• What you have to do:
For the entries that follow, set down each one exactly and drop any pictures.

Data entries

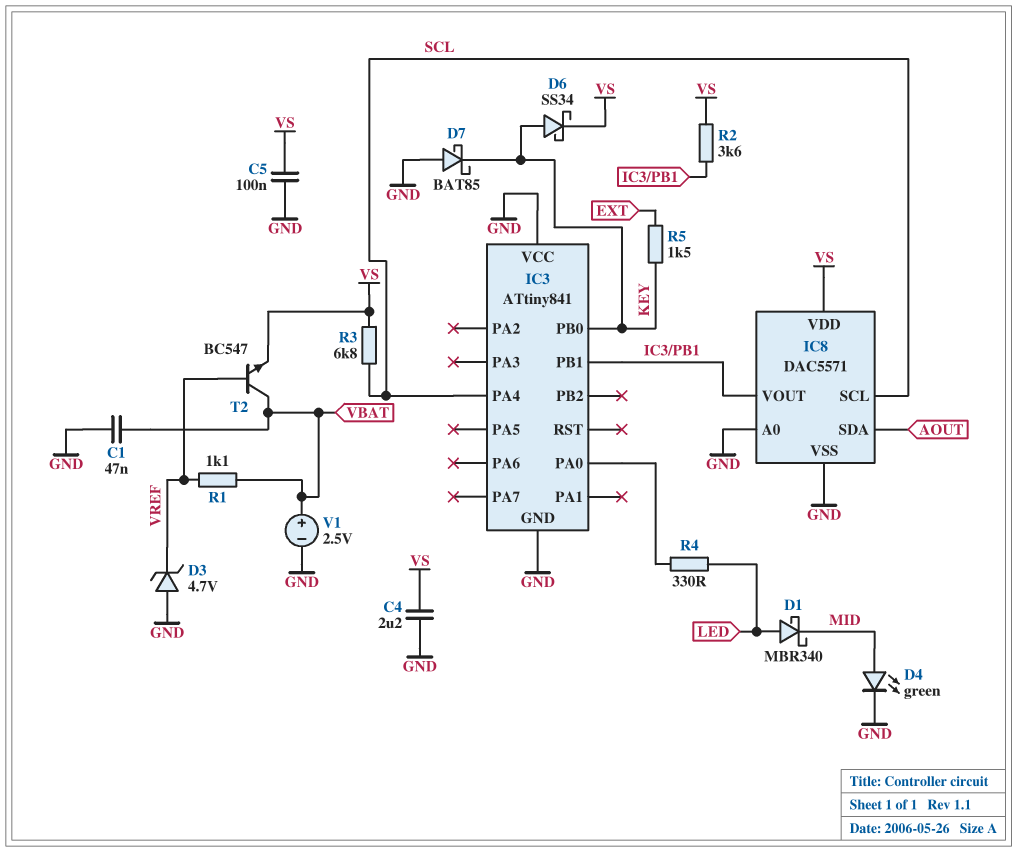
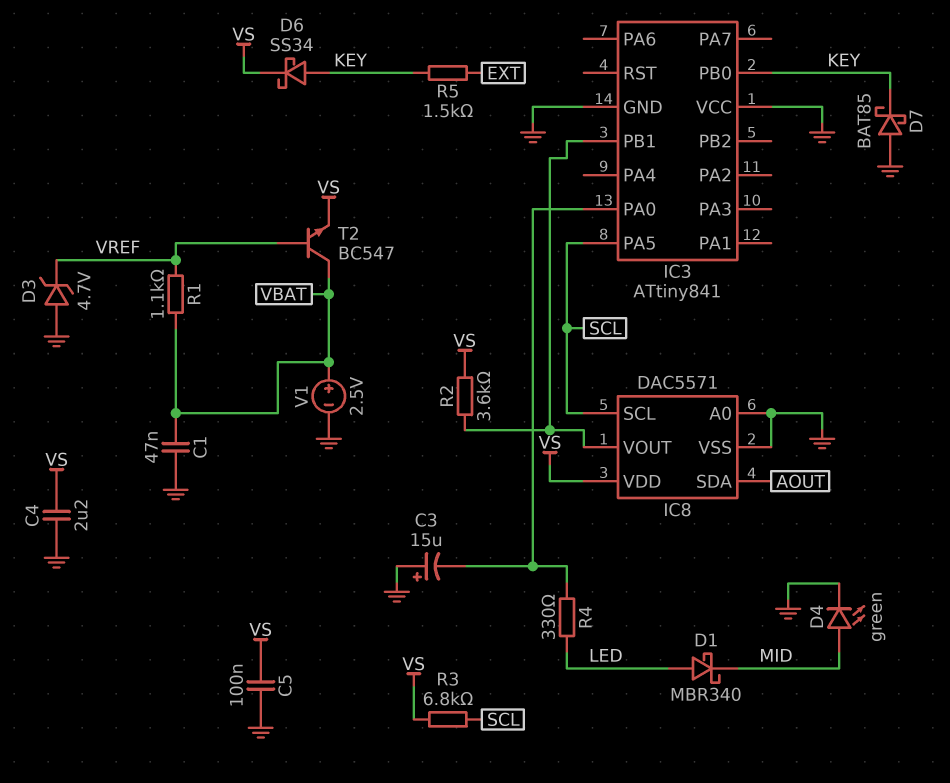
C3: none -> 15uF (plus GND, minus IC3/PA0)
IC3 pin PA4: SCL -> none
IC3 pin PA5: none -> SCL

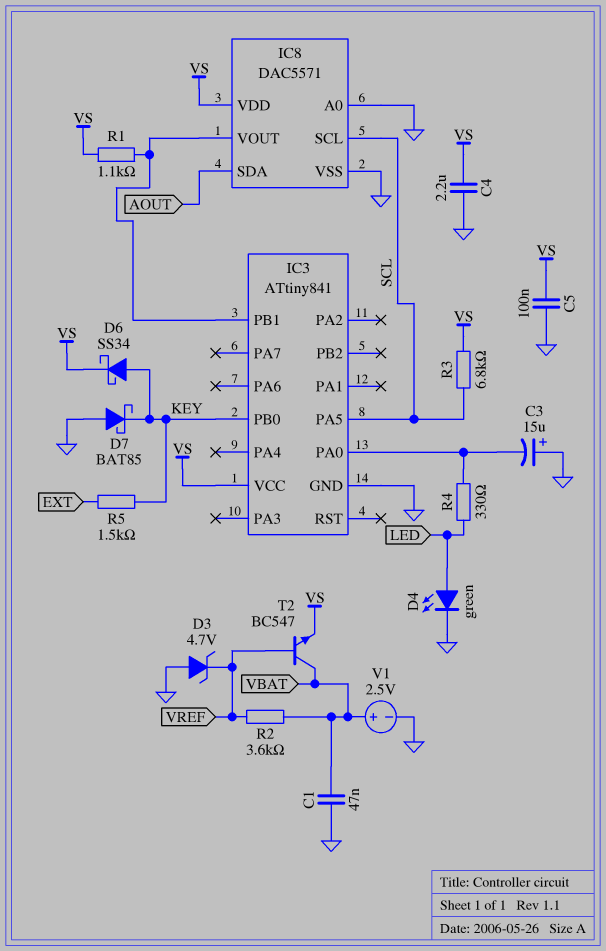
D1: schottky MBR340 (A LED, K MID) -> none
D4: LED green (A MID, K GND) -> LED green (A LED, K GND)
IC3 pin VCC: GND -> VS
R1: 1.1k (VBAT, VREF) -> 1.1k (IC3/PB1, VS)
R2: 3.6k (IC3/PB1, VS) -> 3.6k (VBAT, VREF)

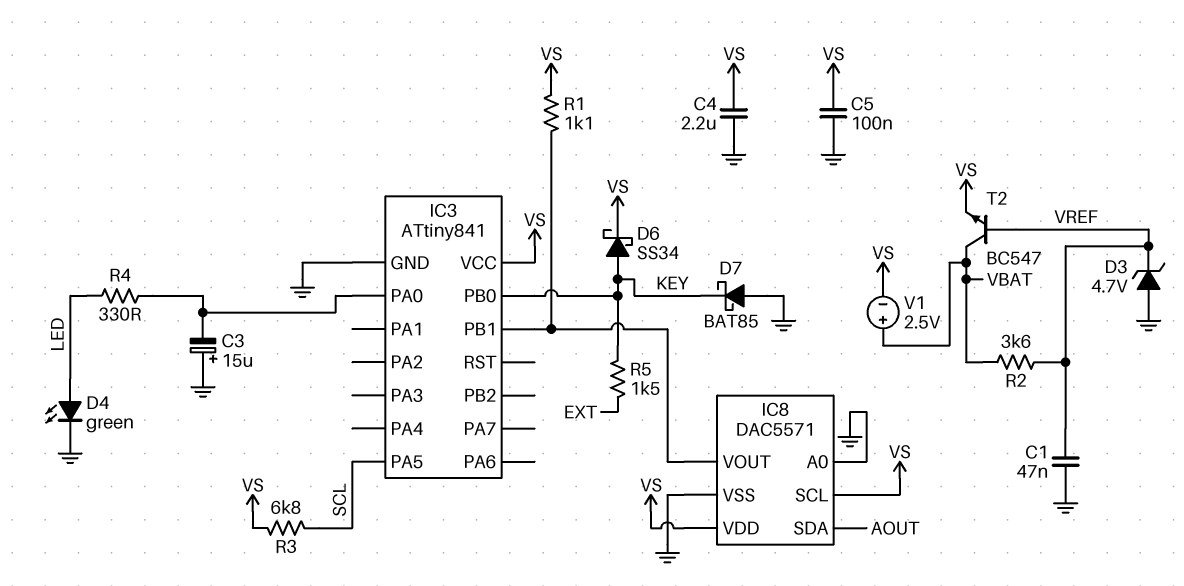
C1: 47nF (GND, VBAT) -> 47nF (GND, VREF)
IC8 pin SCL: SCL -> VS
V1: 2.5V (plus VBAT, minus GND) -> 2.5V (plus VBAT, minus VS)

• Answer box:
C3: none -> 15uF (plus GND, minus IC3/PA0)
IC3 pin PA4: SCL -> none
IC3 pin PA5: none -> SCL

D1: schottky MBR340 (A LED, K MID) -> none
D4: LED green (A MID, K GND) -> LED green (A LED, K GND)
IC3 pin VCC: GND -> VS
R1: 1.1k (VBAT, VREF) -> 1.1k (IC3/PB1, VS)
R2: 3.6k (IC3/PB1, VS) -> 3.6k (VBAT, VREF)

C1: 47nF (GND, VBAT) -> 47nF (GND, VREF)
IC8 pin SCL: SCL -> VS
V1: 2.5V (plus VBAT, minus GND) -> 2.5V (plus VBAT, minus VS)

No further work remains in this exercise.